[Supplied material Boundary: Start]

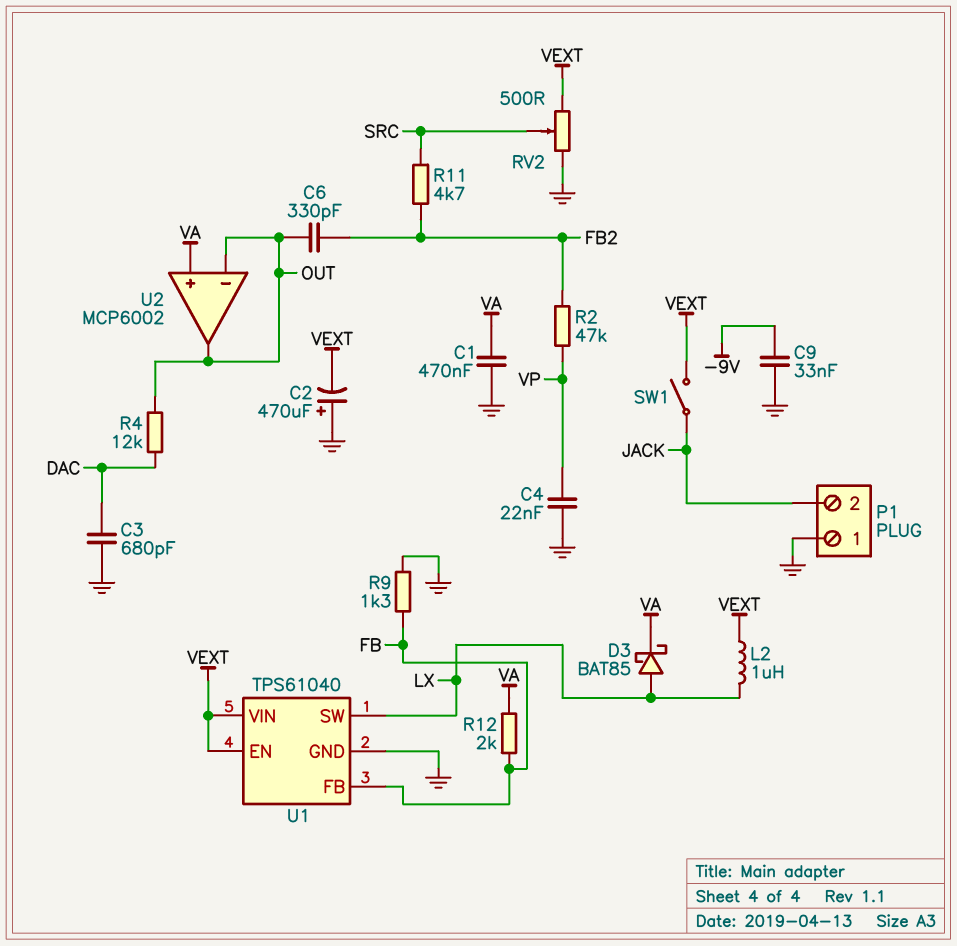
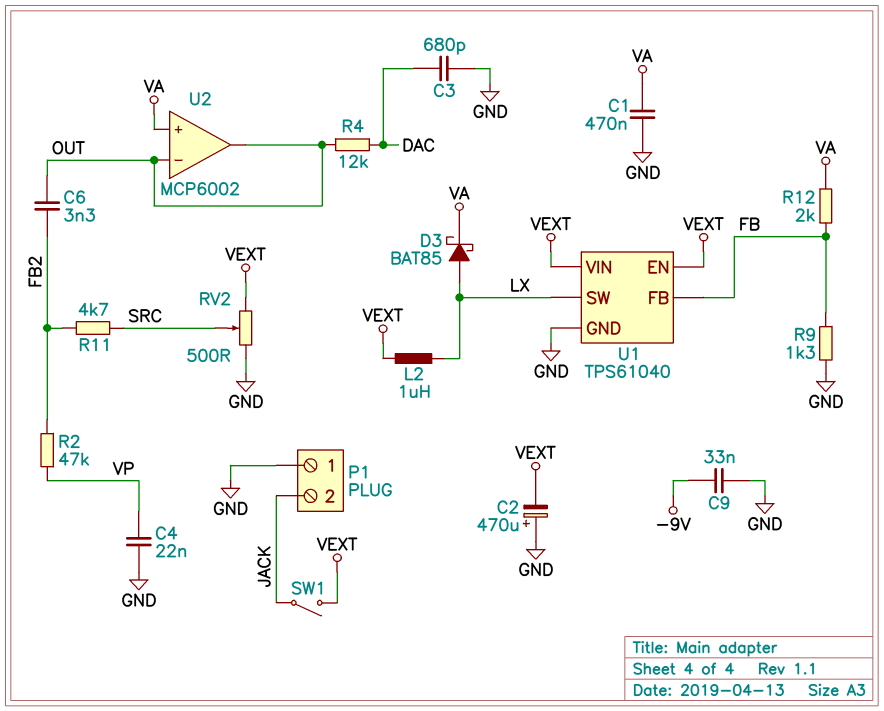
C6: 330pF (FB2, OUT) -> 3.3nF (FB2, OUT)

[Supplied material Boundary: End]
[Supplied material Boundary: Start]

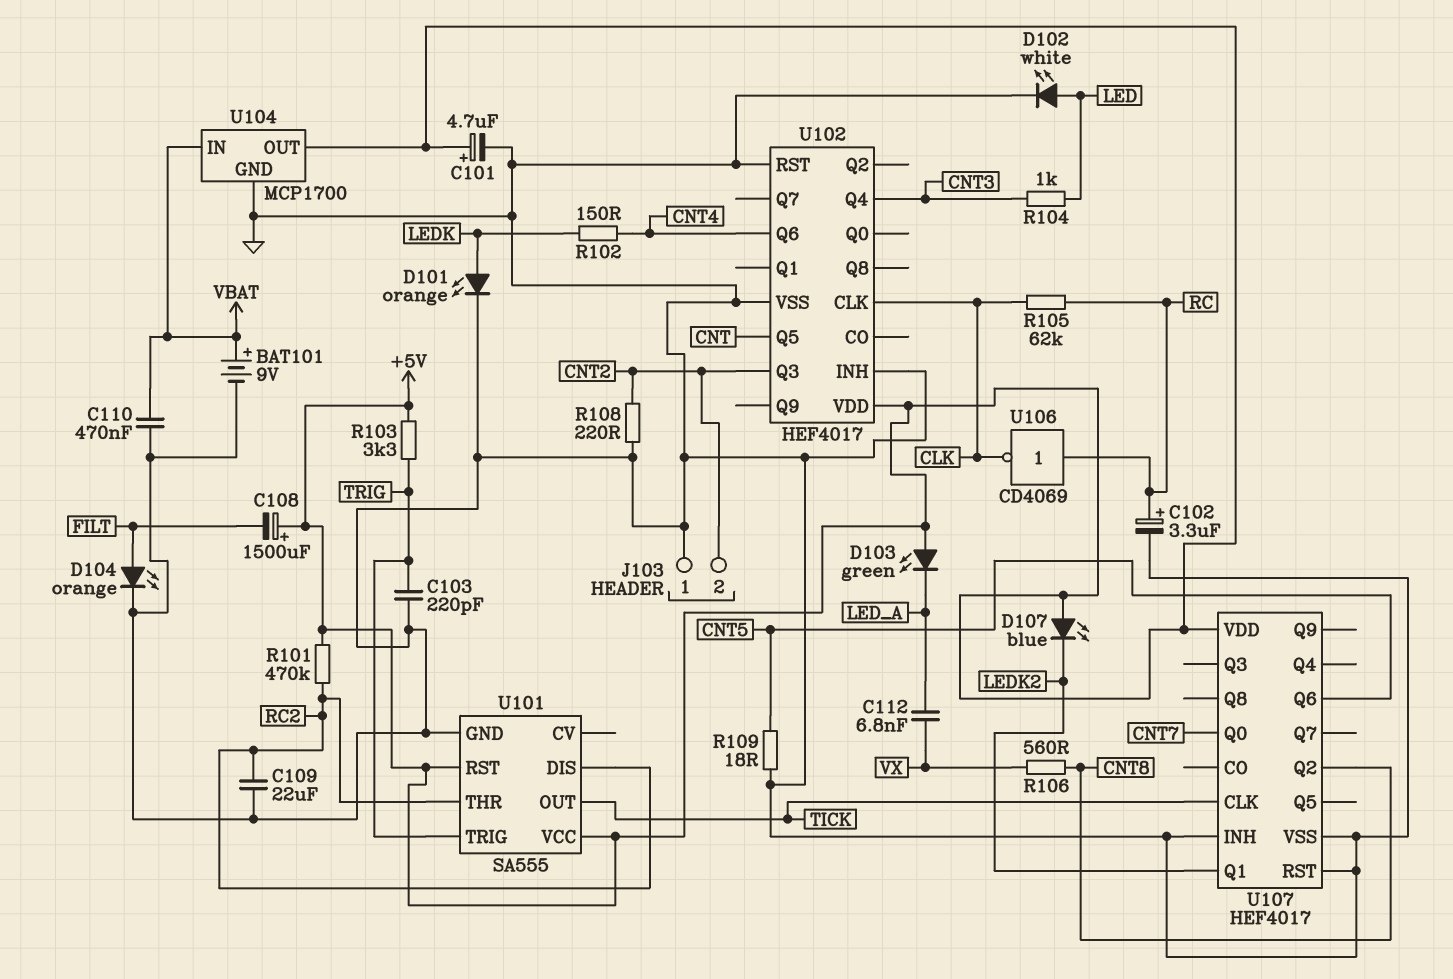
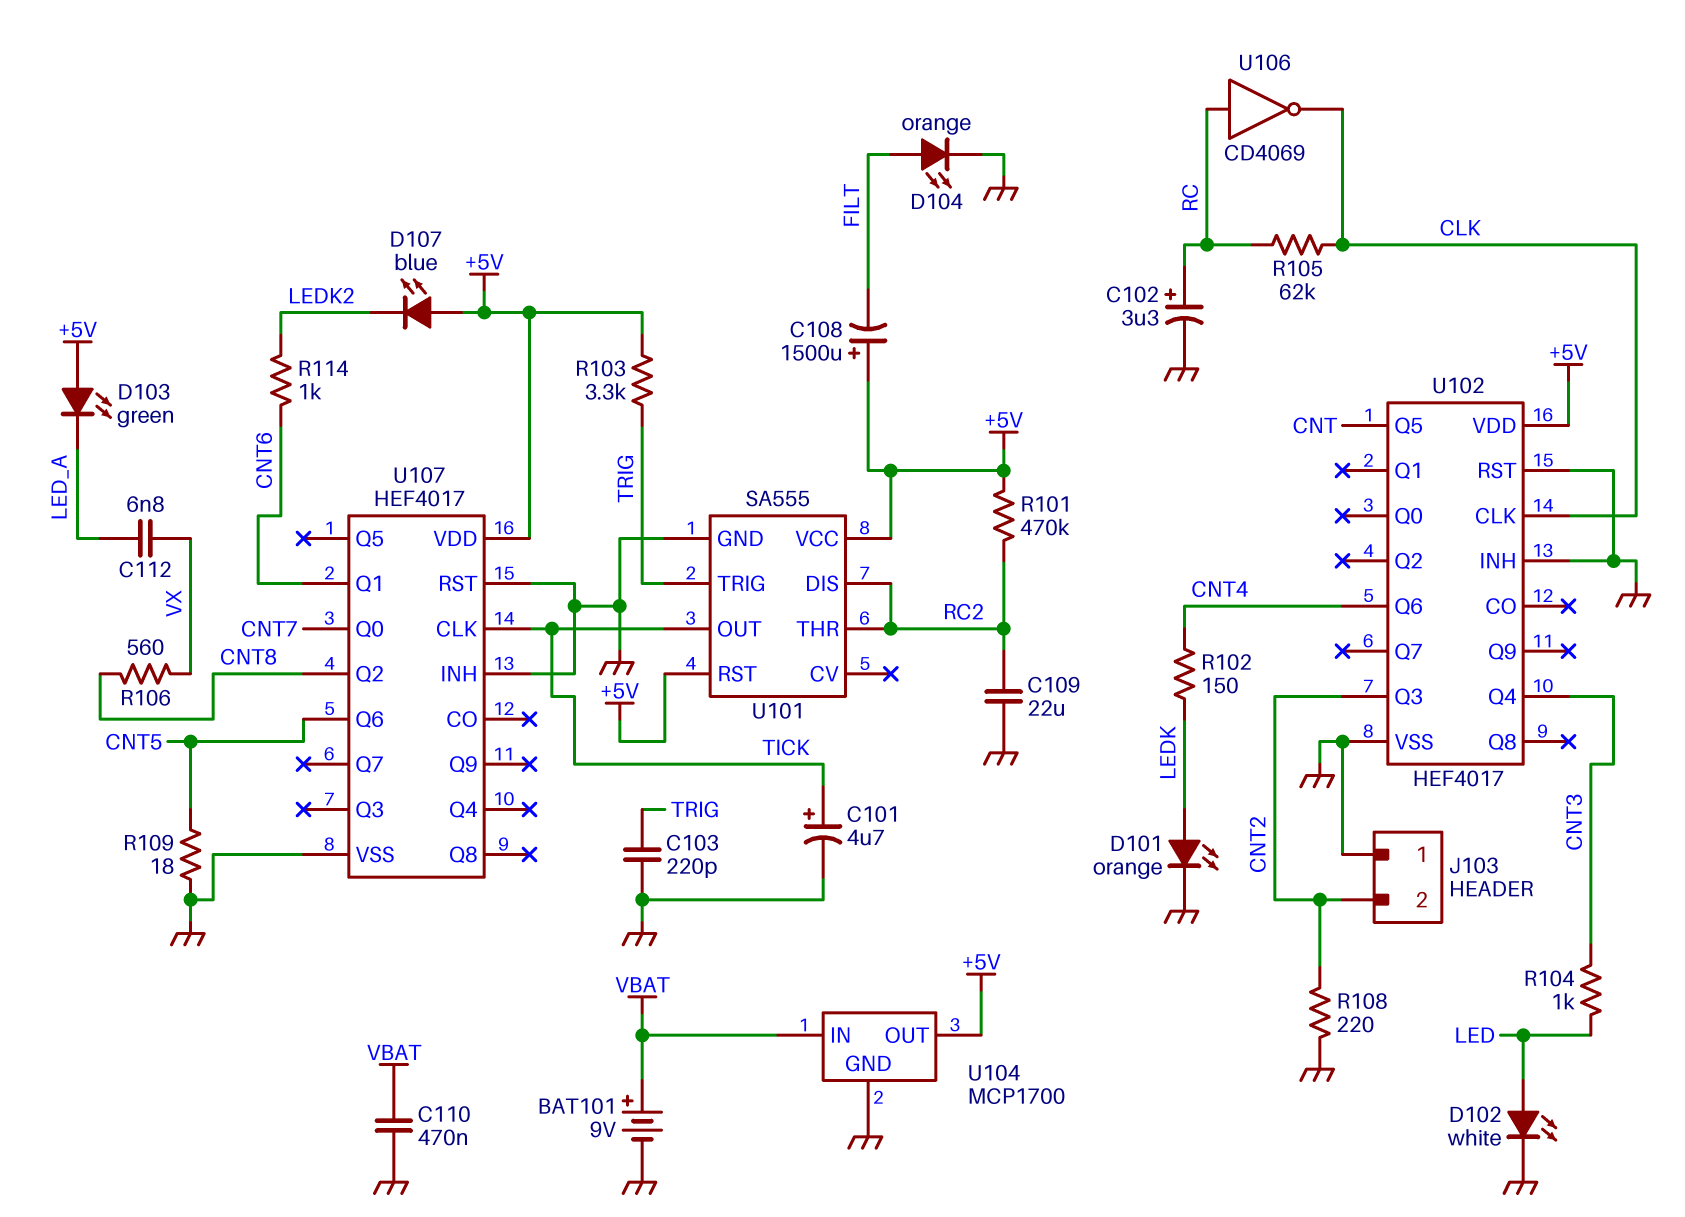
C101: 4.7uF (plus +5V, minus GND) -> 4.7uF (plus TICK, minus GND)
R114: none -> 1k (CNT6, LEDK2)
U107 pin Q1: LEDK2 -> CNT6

[Supplied material Boundary: End]
[Supplied material Boundary: Start]

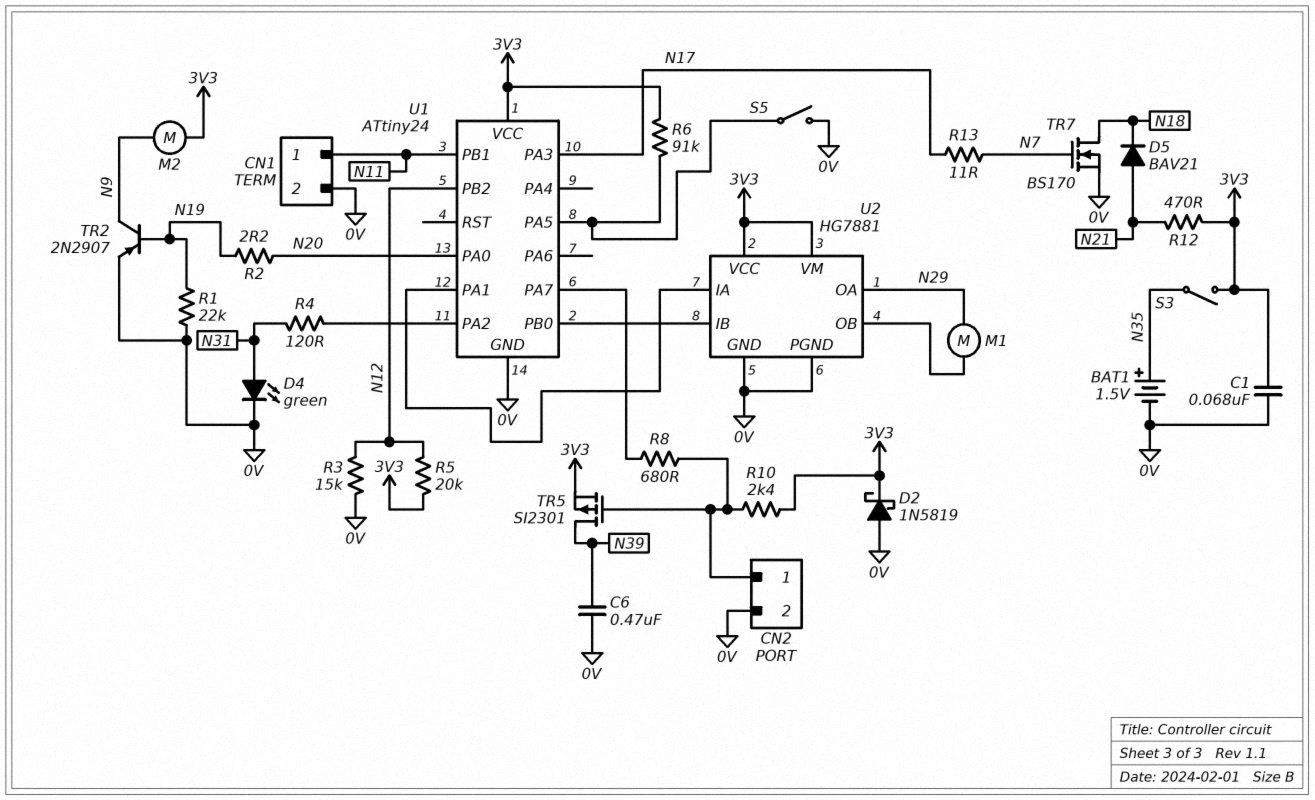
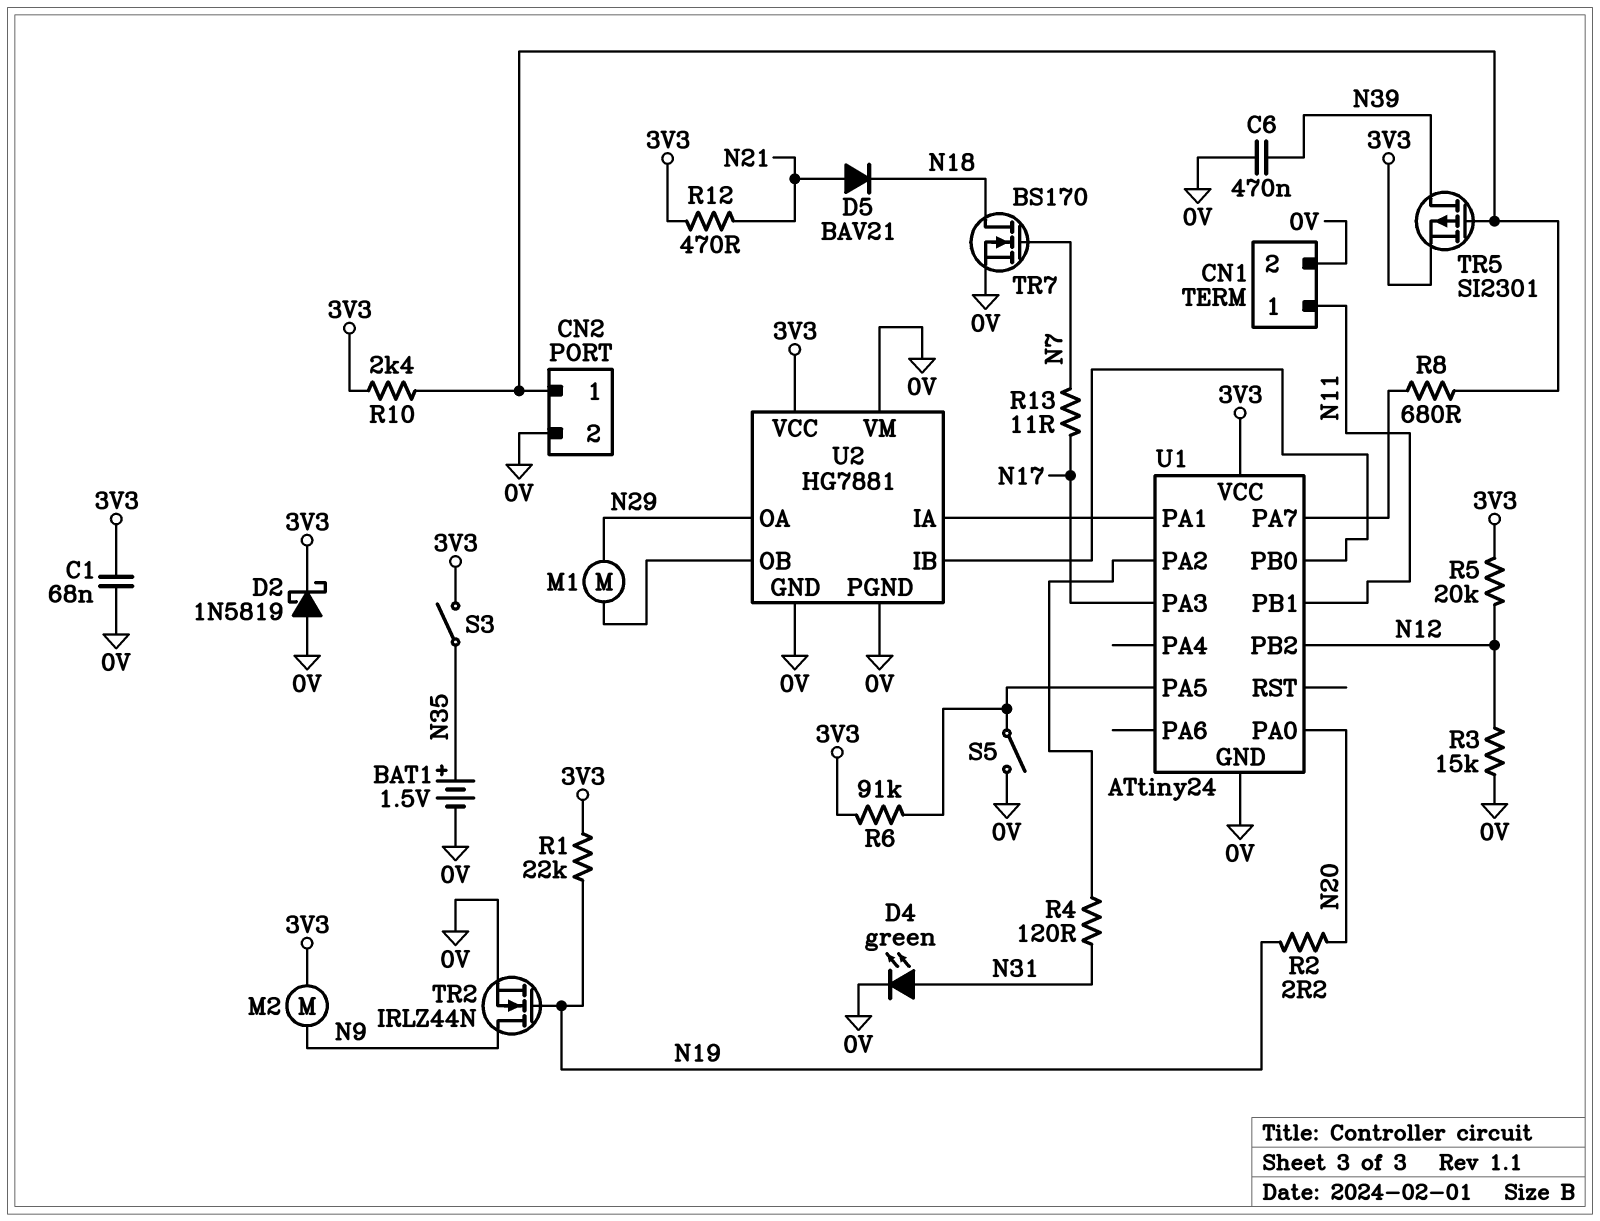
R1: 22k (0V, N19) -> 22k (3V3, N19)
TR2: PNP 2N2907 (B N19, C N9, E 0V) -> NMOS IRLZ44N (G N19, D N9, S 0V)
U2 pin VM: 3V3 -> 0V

[Supplied material Boundary: End]

▶ _Your instructions_
Your task is to retype the entries verbatim, starting with the line that holds "C101: 4.7uF (plus" and stopping after the line that holds "U107 pin Q1: LEDK2 -> CNT6".

▶ _Output for this task_
C101: 4.7uF (plus +5V, minus GND) -> 4.7uF (plus TICK, minus GND)
R114: none -> 1k (CNT6, LEDK2)
U107 pin Q1: LEDK2 -> CNT6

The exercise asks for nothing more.